### ASSIGNMENT
From the line with "red brick D10:D12" to the line with "blue brick H13", retype each line exactly as it stands in the records below, but skip the pictures.

### DATA RECORDS
%%
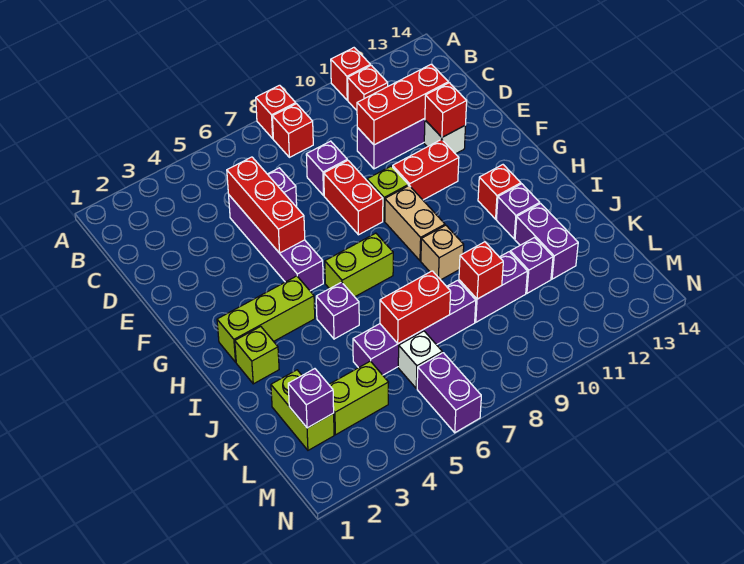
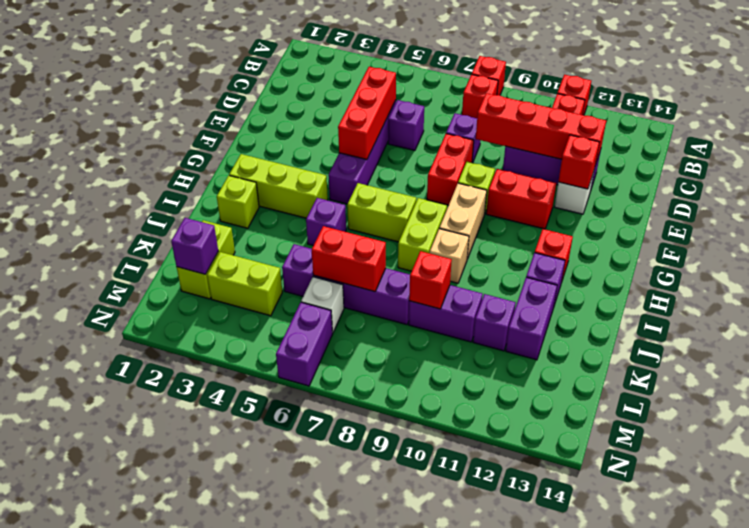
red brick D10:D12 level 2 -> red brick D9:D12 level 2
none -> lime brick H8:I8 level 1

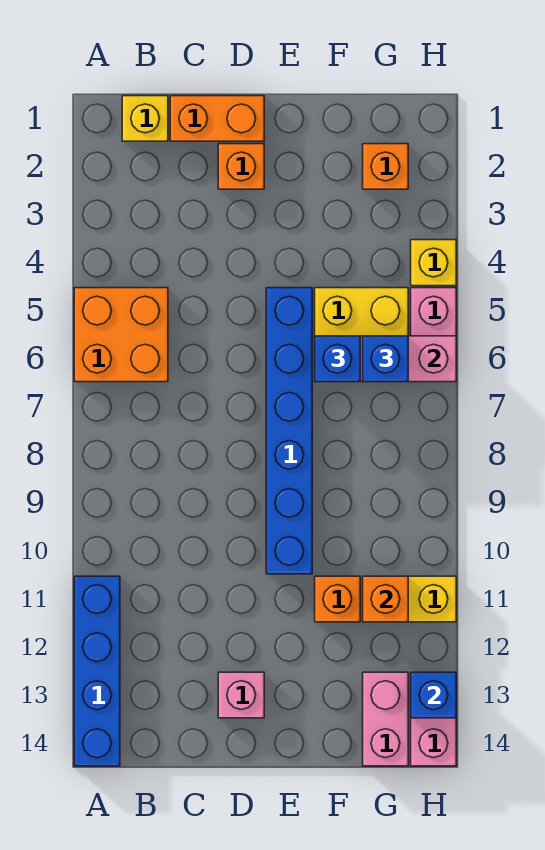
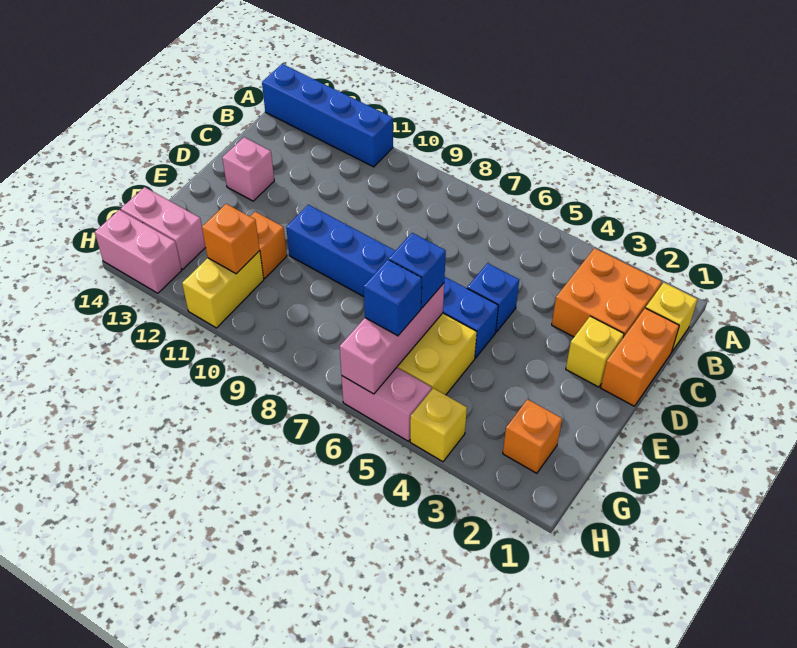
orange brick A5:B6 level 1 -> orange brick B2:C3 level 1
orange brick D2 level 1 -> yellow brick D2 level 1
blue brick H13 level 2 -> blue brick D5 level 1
%%
%%
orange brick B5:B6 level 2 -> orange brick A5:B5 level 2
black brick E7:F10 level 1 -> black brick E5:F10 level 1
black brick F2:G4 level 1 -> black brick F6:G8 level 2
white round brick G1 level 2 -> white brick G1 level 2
%%
### RESPONSE TO THIS TASK
red brick D10:D12 level 2 -> red brick D9:D12 level 2
none -> lime brick H8:I8 level 1

orange brick A5:B6 level 1 -> orange brick B2:C3 level 1
orange brick D2 level 1 -> yellow brick D2 level 1
blue brick H13 level 2 -> blue brick D5 level 1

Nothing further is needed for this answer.